**WHAT YOU ARE ASKED TO DO:** Locate the line that contains "camera: 85 degrees left, 0 degrees up" in the entries below, then repeat it and every following line through the line that contains "camera: 15 degrees left, 0 degrees up", exactly, and no others.

**DATA TO USE:**

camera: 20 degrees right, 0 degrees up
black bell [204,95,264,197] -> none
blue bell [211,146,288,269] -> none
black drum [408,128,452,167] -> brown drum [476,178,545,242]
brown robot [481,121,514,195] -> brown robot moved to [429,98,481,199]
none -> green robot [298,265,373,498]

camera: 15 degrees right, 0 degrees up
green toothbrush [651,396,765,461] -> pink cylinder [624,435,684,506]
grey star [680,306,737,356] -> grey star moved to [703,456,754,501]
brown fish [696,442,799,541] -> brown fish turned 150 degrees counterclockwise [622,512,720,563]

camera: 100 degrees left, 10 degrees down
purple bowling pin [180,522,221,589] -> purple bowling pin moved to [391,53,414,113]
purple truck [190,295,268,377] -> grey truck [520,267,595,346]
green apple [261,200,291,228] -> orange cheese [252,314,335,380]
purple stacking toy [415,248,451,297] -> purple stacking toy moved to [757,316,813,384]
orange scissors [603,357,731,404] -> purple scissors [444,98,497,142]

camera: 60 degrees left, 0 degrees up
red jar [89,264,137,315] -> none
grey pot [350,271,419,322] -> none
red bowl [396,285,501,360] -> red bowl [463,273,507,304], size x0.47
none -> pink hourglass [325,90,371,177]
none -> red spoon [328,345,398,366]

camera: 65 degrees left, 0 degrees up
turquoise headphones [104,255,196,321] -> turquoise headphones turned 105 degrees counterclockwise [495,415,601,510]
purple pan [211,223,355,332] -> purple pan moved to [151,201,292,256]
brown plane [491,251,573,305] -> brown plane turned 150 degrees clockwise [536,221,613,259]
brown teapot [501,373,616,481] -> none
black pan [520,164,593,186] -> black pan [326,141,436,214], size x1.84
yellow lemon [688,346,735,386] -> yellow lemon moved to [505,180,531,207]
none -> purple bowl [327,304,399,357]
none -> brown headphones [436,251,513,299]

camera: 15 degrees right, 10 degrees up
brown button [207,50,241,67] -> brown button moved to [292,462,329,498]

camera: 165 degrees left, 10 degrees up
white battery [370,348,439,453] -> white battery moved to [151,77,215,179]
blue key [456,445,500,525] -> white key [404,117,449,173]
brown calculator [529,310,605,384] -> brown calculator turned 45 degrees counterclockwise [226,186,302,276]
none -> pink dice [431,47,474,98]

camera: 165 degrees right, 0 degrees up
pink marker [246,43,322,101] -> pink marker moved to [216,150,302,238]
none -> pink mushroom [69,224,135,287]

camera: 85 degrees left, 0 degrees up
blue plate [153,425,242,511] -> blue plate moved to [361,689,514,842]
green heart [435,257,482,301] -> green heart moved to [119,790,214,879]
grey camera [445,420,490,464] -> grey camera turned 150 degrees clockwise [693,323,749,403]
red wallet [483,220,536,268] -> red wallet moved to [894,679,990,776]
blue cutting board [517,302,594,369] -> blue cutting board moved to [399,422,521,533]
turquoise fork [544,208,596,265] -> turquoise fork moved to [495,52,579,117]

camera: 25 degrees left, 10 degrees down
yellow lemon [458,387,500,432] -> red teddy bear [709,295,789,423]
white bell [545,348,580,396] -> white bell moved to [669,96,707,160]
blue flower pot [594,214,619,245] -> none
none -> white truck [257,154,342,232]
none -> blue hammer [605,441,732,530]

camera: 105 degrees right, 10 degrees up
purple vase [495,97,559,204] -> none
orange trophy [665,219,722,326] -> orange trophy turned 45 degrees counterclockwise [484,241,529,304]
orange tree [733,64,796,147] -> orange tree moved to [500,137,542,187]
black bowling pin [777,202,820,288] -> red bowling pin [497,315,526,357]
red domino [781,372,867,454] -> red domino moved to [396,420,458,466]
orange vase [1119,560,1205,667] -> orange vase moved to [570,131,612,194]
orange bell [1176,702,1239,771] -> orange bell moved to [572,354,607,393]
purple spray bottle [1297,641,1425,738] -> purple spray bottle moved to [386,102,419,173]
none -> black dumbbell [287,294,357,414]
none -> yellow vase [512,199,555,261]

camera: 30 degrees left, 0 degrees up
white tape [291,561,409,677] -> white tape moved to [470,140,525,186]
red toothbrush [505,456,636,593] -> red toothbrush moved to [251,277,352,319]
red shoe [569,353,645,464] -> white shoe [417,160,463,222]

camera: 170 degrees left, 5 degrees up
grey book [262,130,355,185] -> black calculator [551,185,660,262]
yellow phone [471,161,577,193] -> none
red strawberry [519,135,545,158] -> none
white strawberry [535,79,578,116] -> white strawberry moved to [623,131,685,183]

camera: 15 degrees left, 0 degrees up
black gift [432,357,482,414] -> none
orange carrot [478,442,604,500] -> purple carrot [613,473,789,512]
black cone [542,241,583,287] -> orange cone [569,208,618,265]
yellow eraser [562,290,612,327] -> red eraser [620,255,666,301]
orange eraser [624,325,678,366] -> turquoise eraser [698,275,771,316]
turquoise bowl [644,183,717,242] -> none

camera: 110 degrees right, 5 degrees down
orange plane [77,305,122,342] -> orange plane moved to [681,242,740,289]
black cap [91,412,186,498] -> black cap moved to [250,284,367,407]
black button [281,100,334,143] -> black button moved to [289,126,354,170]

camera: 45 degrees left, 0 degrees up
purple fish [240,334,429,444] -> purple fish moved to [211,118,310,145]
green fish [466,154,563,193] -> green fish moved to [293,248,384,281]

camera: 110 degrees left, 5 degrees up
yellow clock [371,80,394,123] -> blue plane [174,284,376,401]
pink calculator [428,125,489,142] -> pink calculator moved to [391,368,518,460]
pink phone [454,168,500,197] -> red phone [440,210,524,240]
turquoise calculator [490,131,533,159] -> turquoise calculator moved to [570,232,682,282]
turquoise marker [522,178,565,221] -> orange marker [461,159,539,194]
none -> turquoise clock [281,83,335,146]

**RESULT OF THE EXERCISE:**
camera: 85 degrees left, 0 degrees up
blue plate [153,425,242,511] -> blue plate moved to [361,689,514,842]
green heart [435,257,482,301] -> green heart moved to [119,790,214,879]
grey camera [445,420,490,464] -> grey camera turned 150 degrees clockwise [693,323,749,403]
red wallet [483,220,536,268] -> red wallet moved to [894,679,990,776]
blue cutting board [517,302,594,369] -> blue cutting board moved to [399,422,521,533]
turquoise fork [544,208,596,265] -> turquoise fork moved to [495,52,579,117]

camera: 25 degrees left, 10 degrees down
yellow lemon [458,387,500,432] -> red teddy bear [709,295,789,423]
white bell [545,348,580,396] -> white bell moved to [669,96,707,160]
blue flower pot [594,214,619,245] -> none
none -> white truck [257,154,342,232]
none -> blue hammer [605,441,732,530]

camera: 105 degrees right, 10 degrees up
purple vase [495,97,559,204] -> none
orange trophy [665,219,722,326] -> orange trophy turned 45 degrees counterclockwise [484,241,529,304]
orange tree [733,64,796,147] -> orange tree moved to [500,137,542,187]
black bowling pin [777,202,820,288] -> red bowling pin [497,315,526,357]
red domino [781,372,867,454] -> red domino moved to [396,420,458,466]
orange vase [1119,560,1205,667] -> orange vase moved to [570,131,612,194]
orange bell [1176,702,1239,771] -> orange bell moved to [572,354,607,393]
purple spray bottle [1297,641,1425,738] -> purple spray bottle moved to [386,102,419,173]
none -> black dumbbell [287,294,357,414]
none -> yellow vase [512,199,555,261]

camera: 30 degrees left, 0 degrees up
white tape [291,561,409,677] -> white tape moved to [470,140,525,186]
red toothbrush [505,456,636,593] -> red toothbrush moved to [251,277,352,319]
red shoe [569,353,645,464] -> white shoe [417,160,463,222]

camera: 170 degrees left, 5 degrees up
grey book [262,130,355,185] -> black calculator [551,185,660,262]
yellow phone [471,161,577,193] -> none
red strawberry [519,135,545,158] -> none
white strawberry [535,79,578,116] -> white strawberry moved to [623,131,685,183]

camera: 15 degrees left, 0 degrees up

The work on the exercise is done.